GIVEN INFORMATION:
......
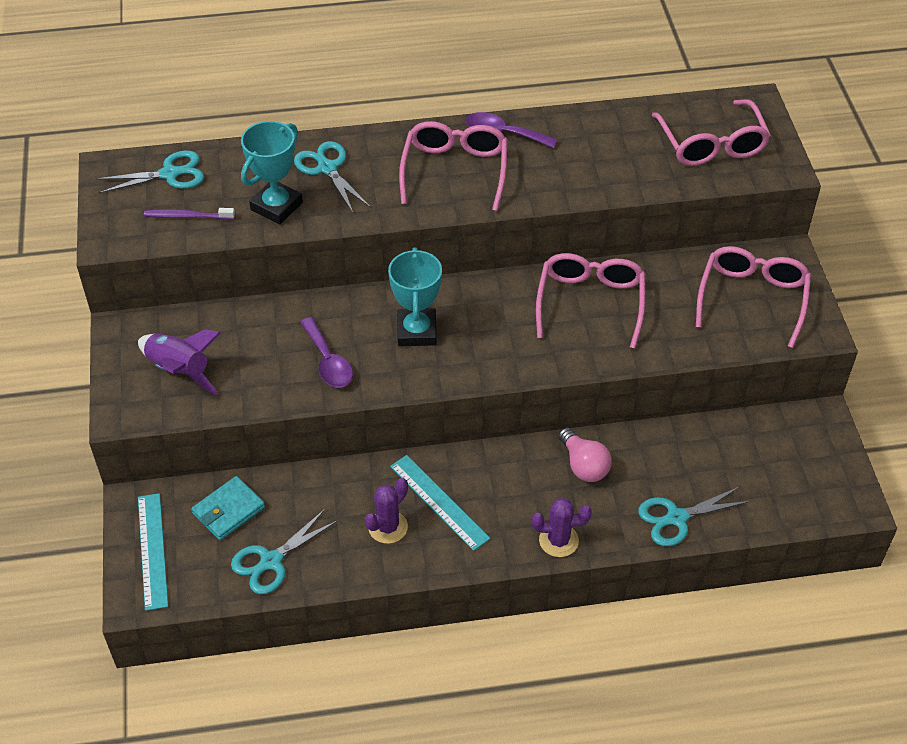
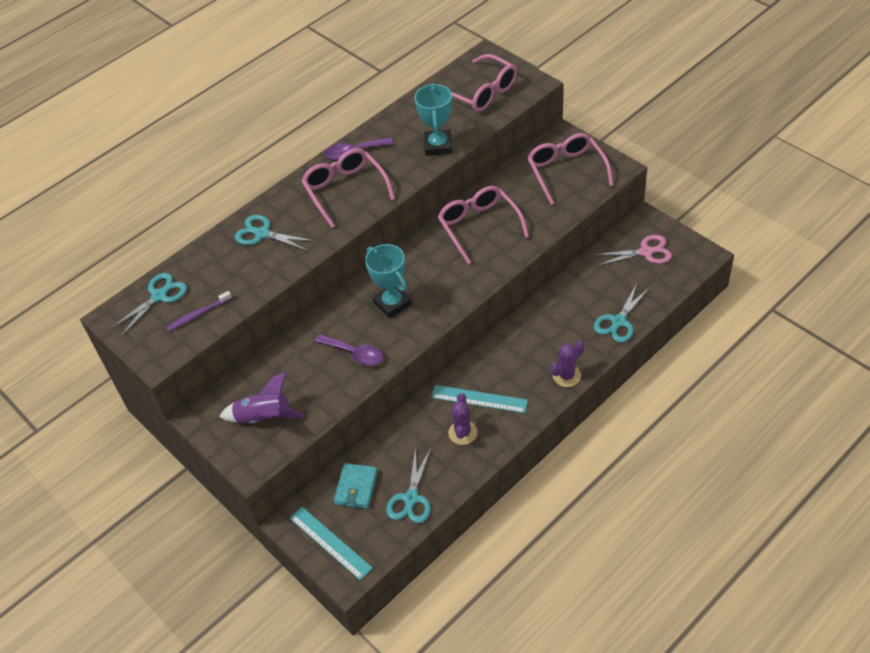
camera: 30 degrees left, 0 degrees up
(276, 206) = (252, 274): turquoise trophy -> turquoise trophy (438, 146)
(583, 465) = (542, 326): pink light bulb -> none
(786, 457) = (646, 252): none -> pink scissors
......
EXERCISE INSTRUCTIONS: Search the data for "pink". Copy every line that has it.

EXERCISE ANSWER:
(583, 465) = (542, 326): pink light bulb -> none
(786, 457) = (646, 252): none -> pink scissors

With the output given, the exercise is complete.